[[ Entries shown open ]]
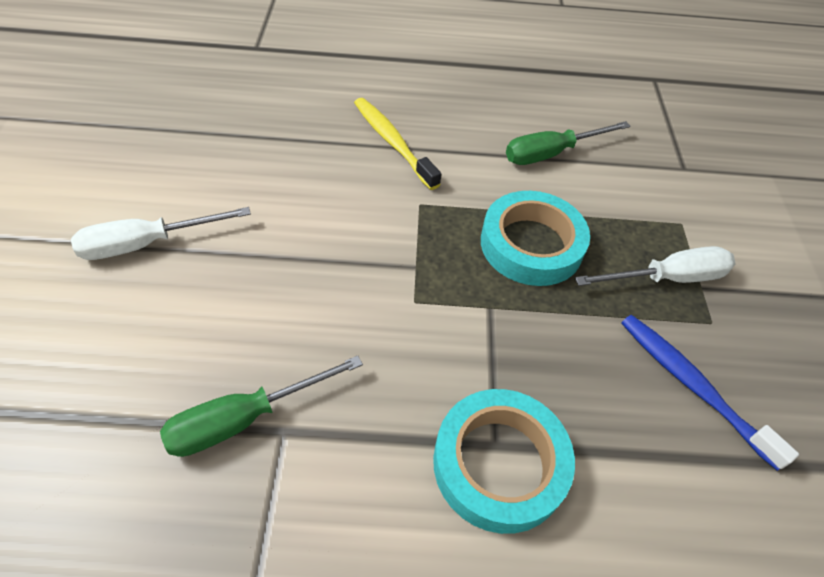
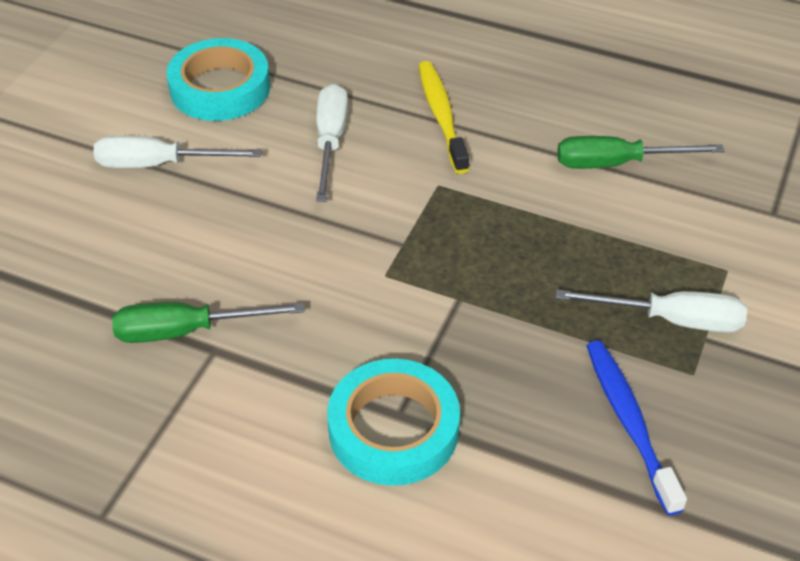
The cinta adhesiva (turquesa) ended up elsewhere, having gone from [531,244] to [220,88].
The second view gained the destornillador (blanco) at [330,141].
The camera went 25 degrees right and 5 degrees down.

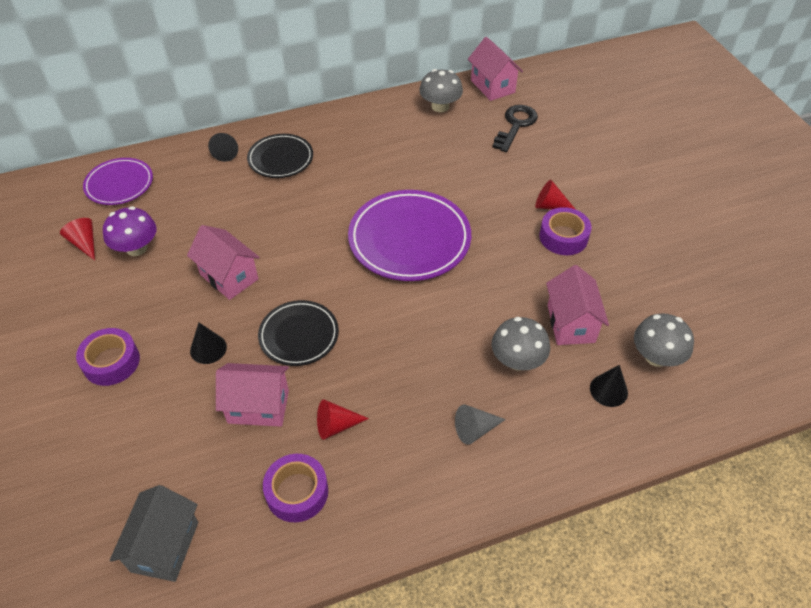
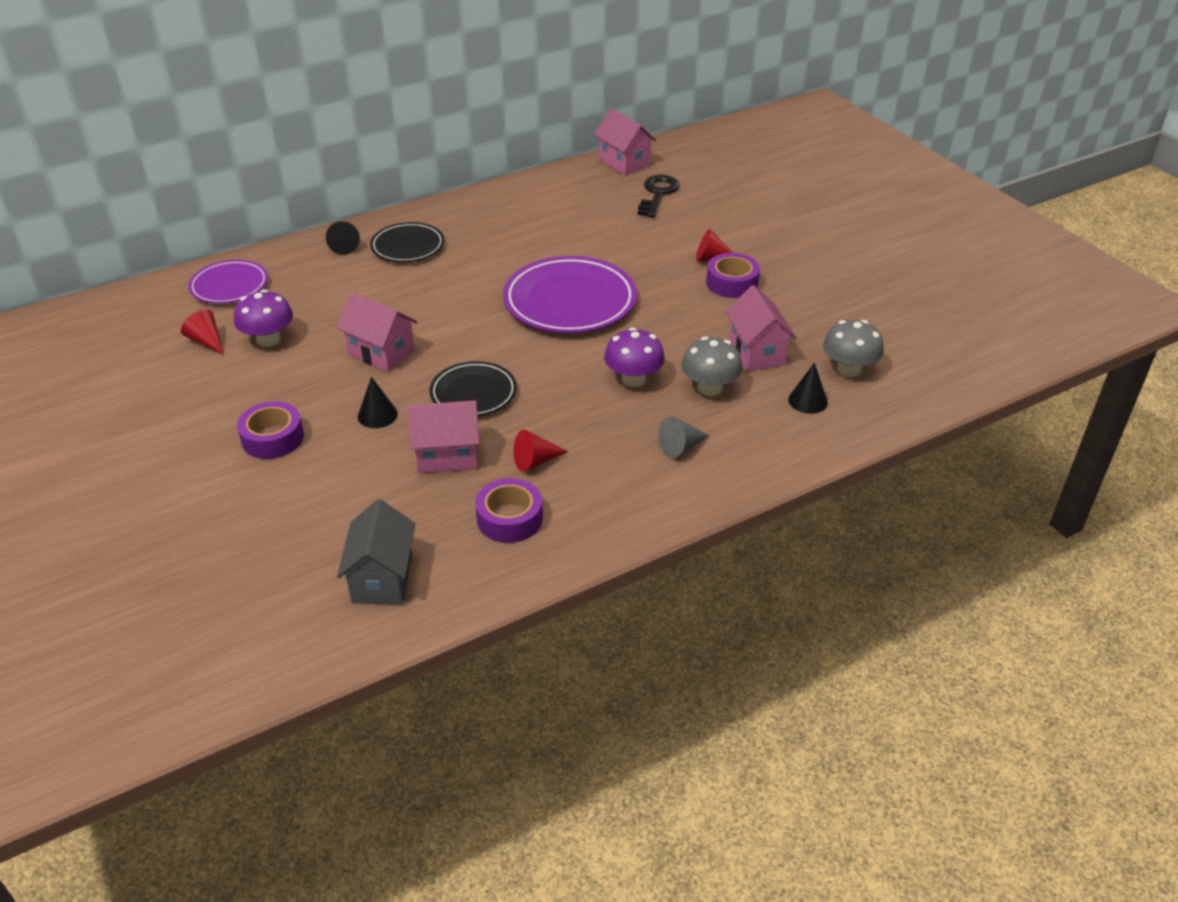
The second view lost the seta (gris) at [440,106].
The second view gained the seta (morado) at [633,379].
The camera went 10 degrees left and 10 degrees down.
[[ Entries shown closed ]]
**Goal of the exercise**
Transcribe the full listing exactly, but keep every image out of it.

**Answer space**
The cinta adhesiva (turquesa) ended up elsewhere, having gone from [531,244] to [220,88].
The second view gained the destornillador (blanco) at [330,141].
The camera went 25 degrees right and 5 degrees down.

The second view lost the seta (gris) at [440,106].
The second view gained the seta (morado) at [633,379].
The camera went 10 degrees left and 10 degrees down.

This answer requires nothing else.